%%

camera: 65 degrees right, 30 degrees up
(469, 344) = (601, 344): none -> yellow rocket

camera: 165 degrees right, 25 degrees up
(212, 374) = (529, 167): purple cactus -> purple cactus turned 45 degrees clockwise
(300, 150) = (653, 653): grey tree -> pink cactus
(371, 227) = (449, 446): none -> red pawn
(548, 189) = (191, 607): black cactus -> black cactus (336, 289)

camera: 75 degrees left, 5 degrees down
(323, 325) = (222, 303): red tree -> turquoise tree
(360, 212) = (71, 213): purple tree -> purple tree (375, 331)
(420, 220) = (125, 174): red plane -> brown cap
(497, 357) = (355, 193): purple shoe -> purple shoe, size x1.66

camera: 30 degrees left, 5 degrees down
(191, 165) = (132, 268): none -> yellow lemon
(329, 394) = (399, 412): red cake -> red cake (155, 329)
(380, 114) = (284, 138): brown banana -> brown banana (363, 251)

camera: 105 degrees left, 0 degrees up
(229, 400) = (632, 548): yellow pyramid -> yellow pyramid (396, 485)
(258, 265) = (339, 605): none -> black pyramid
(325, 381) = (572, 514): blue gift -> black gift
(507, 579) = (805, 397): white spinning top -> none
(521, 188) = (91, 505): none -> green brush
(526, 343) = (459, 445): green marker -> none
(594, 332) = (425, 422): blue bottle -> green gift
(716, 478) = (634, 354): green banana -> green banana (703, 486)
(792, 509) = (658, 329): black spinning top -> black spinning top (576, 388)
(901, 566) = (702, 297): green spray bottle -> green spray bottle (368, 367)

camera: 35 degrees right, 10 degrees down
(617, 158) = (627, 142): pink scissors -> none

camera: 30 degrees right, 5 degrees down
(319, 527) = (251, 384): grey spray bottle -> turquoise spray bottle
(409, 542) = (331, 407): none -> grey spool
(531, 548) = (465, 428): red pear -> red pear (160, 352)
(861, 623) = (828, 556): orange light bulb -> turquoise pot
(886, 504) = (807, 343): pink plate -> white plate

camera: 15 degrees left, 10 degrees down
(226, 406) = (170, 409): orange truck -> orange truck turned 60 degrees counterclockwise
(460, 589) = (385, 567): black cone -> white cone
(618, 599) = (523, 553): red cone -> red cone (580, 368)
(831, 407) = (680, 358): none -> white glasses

%%

_Problem to solve:_ Print every record exactly as it was given.

_Written answer:_
camera: 65 degrees right, 30 degrees up
(469, 344) = (601, 344): none -> yellow rocket

camera: 165 degrees right, 25 degrees up
(212, 374) = (529, 167): purple cactus -> purple cactus turned 45 degrees clockwise
(300, 150) = (653, 653): grey tree -> pink cactus
(371, 227) = (449, 446): none -> red pawn
(548, 189) = (191, 607): black cactus -> black cactus (336, 289)

camera: 75 degrees left, 5 degrees down
(323, 325) = (222, 303): red tree -> turquoise tree
(360, 212) = (71, 213): purple tree -> purple tree (375, 331)
(420, 220) = (125, 174): red plane -> brown cap
(497, 357) = (355, 193): purple shoe -> purple shoe, size x1.66

camera: 30 degrees left, 5 degrees down
(191, 165) = (132, 268): none -> yellow lemon
(329, 394) = (399, 412): red cake -> red cake (155, 329)
(380, 114) = (284, 138): brown banana -> brown banana (363, 251)

camera: 105 degrees left, 0 degrees up
(229, 400) = (632, 548): yellow pyramid -> yellow pyramid (396, 485)
(258, 265) = (339, 605): none -> black pyramid
(325, 381) = (572, 514): blue gift -> black gift
(507, 579) = (805, 397): white spinning top -> none
(521, 188) = (91, 505): none -> green brush
(526, 343) = (459, 445): green marker -> none
(594, 332) = (425, 422): blue bottle -> green gift
(716, 478) = (634, 354): green banana -> green banana (703, 486)
(792, 509) = (658, 329): black spinning top -> black spinning top (576, 388)
(901, 566) = (702, 297): green spray bottle -> green spray bottle (368, 367)

camera: 35 degrees right, 10 degrees down
(617, 158) = (627, 142): pink scissors -> none

camera: 30 degrees right, 5 degrees down
(319, 527) = (251, 384): grey spray bottle -> turquoise spray bottle
(409, 542) = (331, 407): none -> grey spool
(531, 548) = (465, 428): red pear -> red pear (160, 352)
(861, 623) = (828, 556): orange light bulb -> turquoise pot
(886, 504) = (807, 343): pink plate -> white plate

camera: 15 degrees left, 10 degrees down
(226, 406) = (170, 409): orange truck -> orange truck turned 60 degrees counterclockwise
(460, 589) = (385, 567): black cone -> white cone
(618, 599) = (523, 553): red cone -> red cone (580, 368)
(831, 407) = (680, 358): none -> white glasses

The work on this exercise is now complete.